◆ Data excerpts:
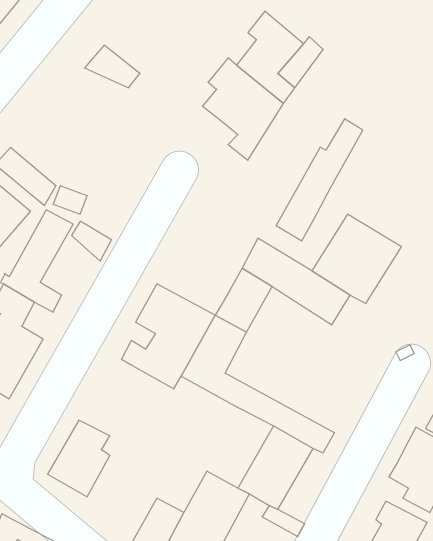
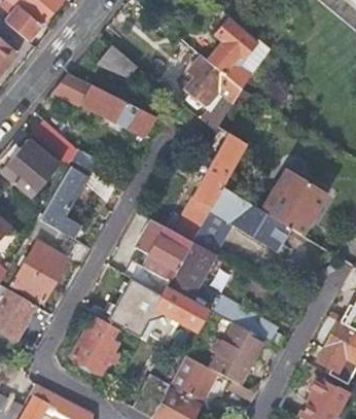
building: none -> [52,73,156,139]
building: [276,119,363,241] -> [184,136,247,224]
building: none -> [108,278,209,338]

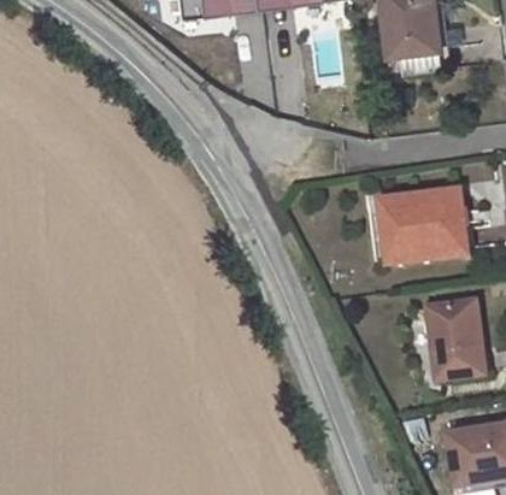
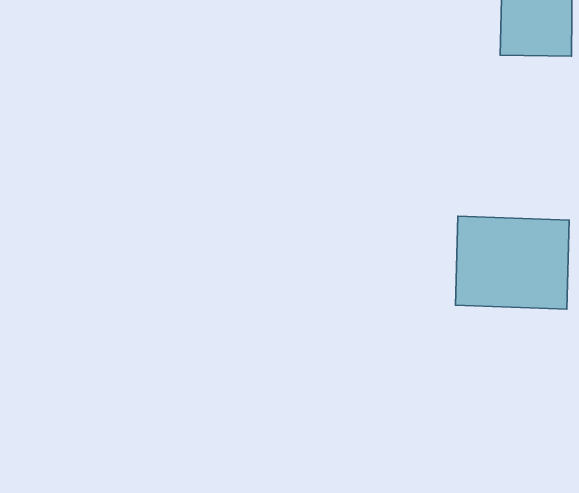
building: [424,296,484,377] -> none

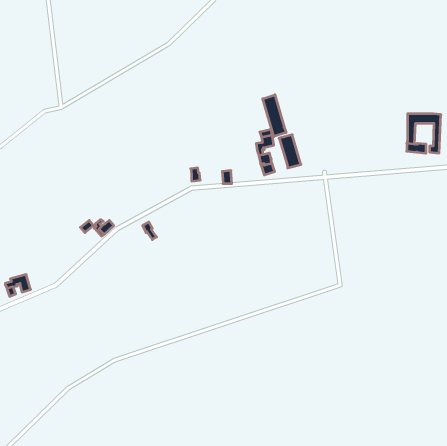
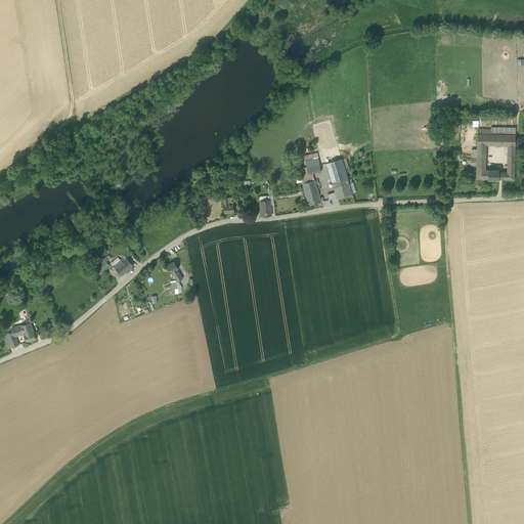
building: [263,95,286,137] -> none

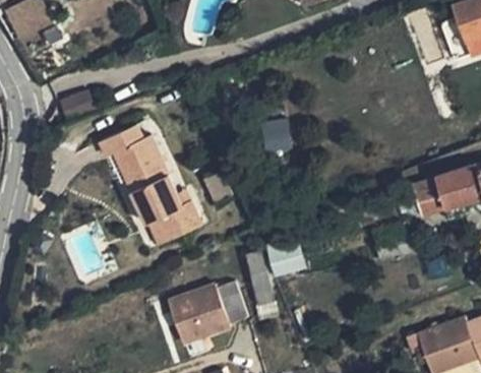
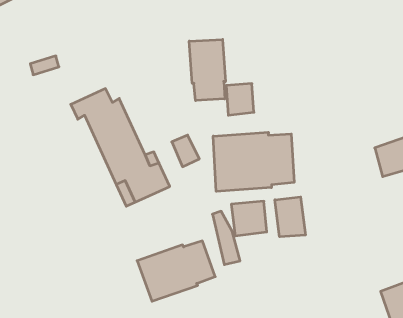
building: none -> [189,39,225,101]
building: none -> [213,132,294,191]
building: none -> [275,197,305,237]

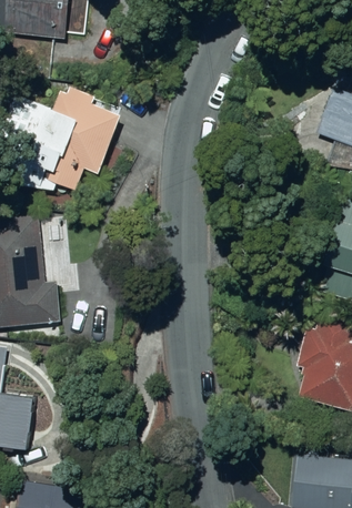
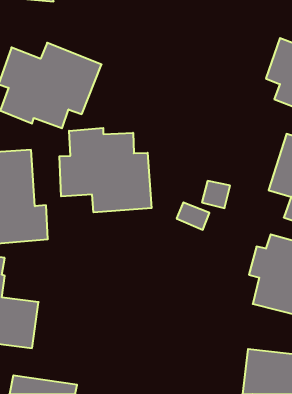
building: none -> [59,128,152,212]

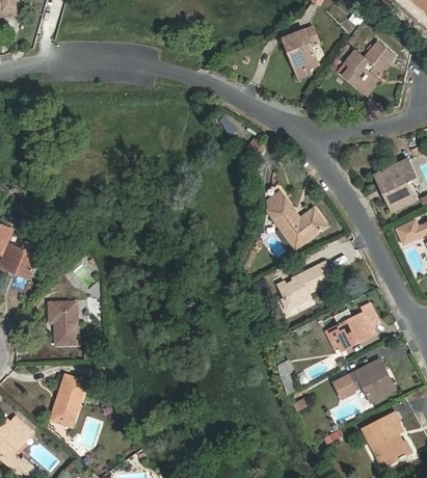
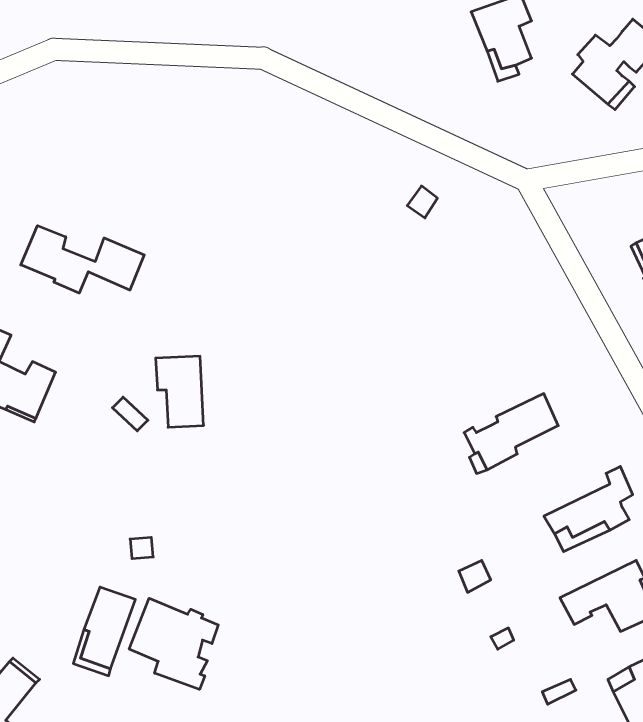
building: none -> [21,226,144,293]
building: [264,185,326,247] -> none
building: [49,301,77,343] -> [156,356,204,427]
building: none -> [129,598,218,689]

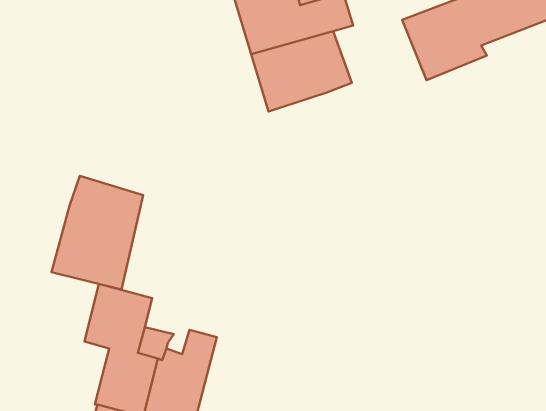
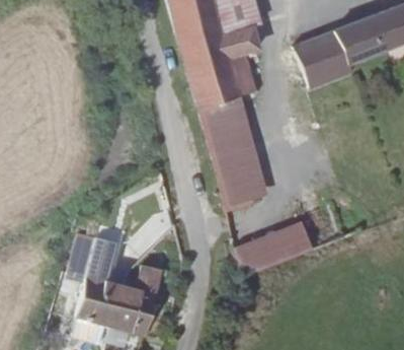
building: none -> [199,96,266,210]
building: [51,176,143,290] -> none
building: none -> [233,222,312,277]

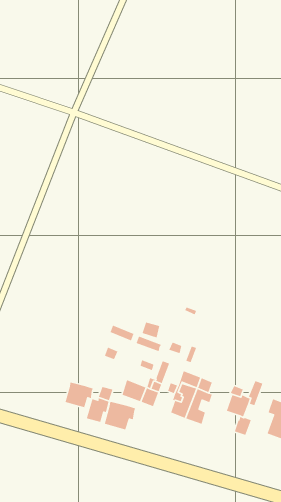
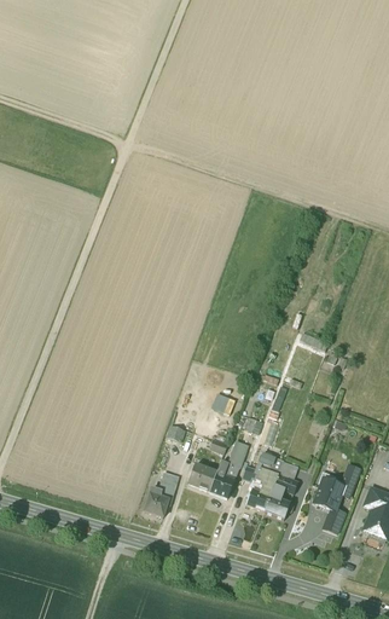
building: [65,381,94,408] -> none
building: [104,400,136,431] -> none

--

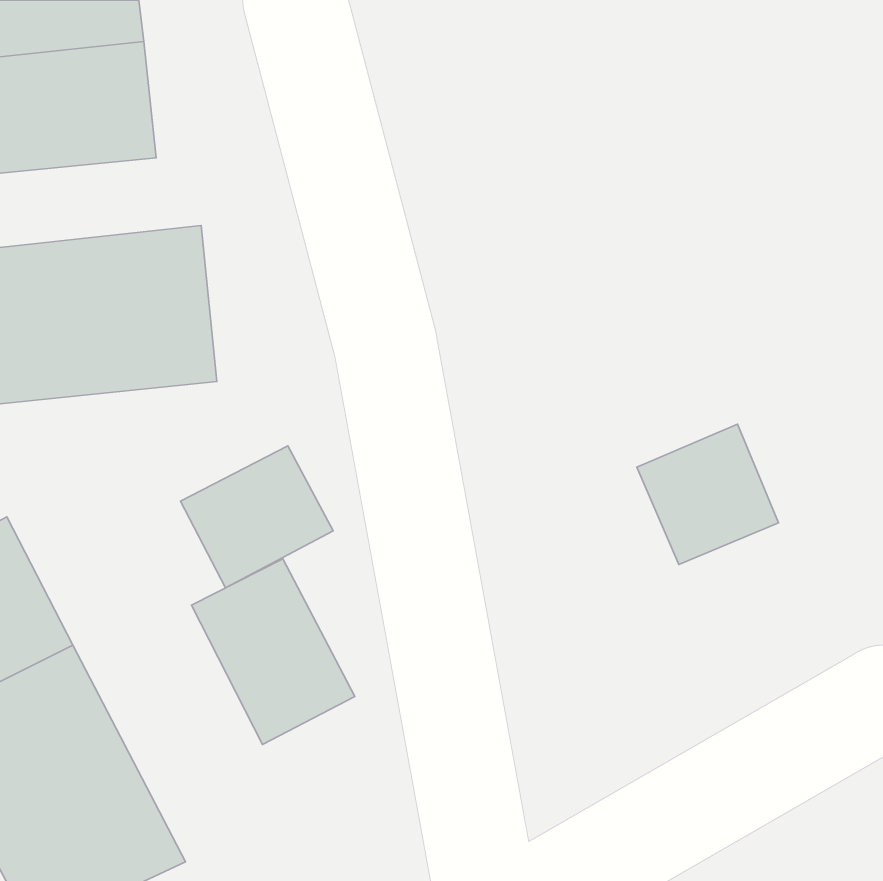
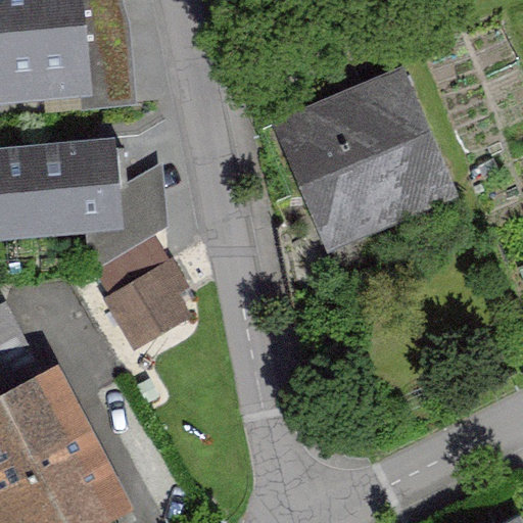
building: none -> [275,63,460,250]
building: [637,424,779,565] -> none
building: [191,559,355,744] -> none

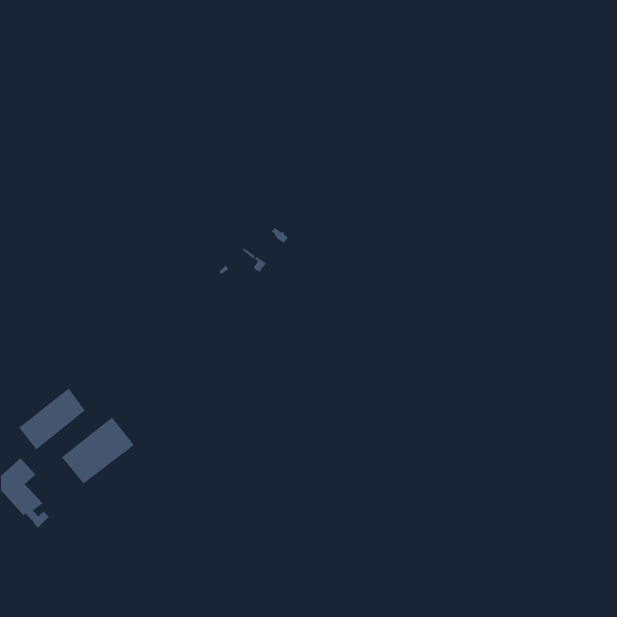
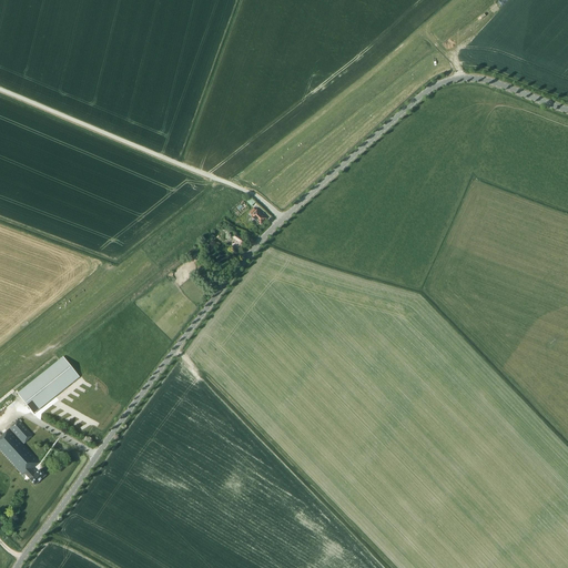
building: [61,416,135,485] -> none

◆ Action item: Give again the stretch of the entries above that begins at the line with "building: none -> [108,278,209,338]" and ends at the line with "building: [264,185,326,247] -> none", word for word, with no pictures.

◆ Exercise solution:
building: none -> [108,278,209,338]

building: [424,296,484,377] -> none

building: [263,95,286,137] -> none

building: none -> [189,39,225,101]
building: none -> [213,132,294,191]
building: none -> [275,197,305,237]

building: none -> [59,128,152,212]

building: none -> [21,226,144,293]
building: [264,185,326,247] -> none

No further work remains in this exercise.